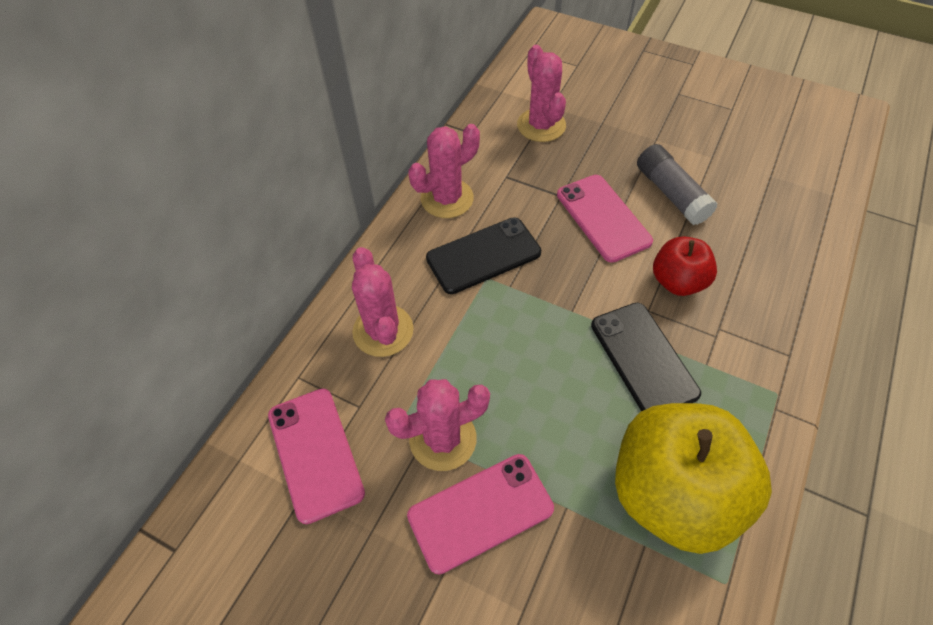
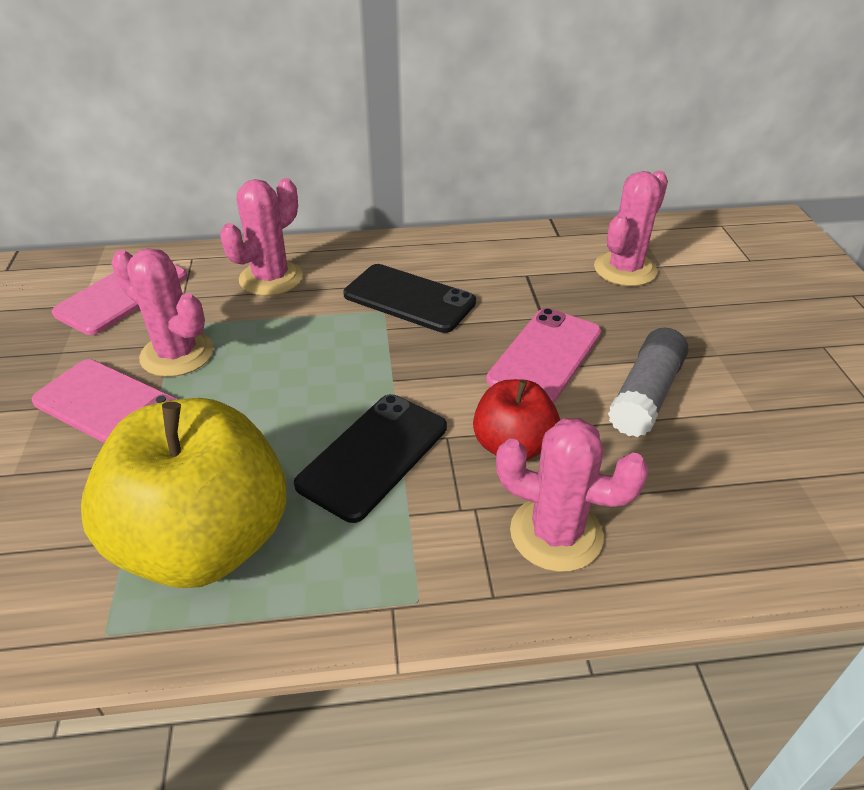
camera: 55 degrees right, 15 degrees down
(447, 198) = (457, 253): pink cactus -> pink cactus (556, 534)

==

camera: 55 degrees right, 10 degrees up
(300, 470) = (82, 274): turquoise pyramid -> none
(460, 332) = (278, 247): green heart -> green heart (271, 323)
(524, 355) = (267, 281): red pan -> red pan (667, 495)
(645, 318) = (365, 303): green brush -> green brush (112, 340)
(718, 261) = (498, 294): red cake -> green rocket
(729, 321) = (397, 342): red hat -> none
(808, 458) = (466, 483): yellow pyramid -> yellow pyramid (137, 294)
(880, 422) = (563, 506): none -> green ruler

- _Exercise requirements_
Your answer should consist solely of the lines above from the line with "(524, 355) = (267, 281): red" to the line with "(808, 458) = (466, 483): yellow", both included, reproduced exactly.

- _Solution to this problem_
(524, 355) = (267, 281): red pan -> red pan (667, 495)
(645, 318) = (365, 303): green brush -> green brush (112, 340)
(718, 261) = (498, 294): red cake -> green rocket
(729, 321) = (397, 342): red hat -> none
(808, 458) = (466, 483): yellow pyramid -> yellow pyramid (137, 294)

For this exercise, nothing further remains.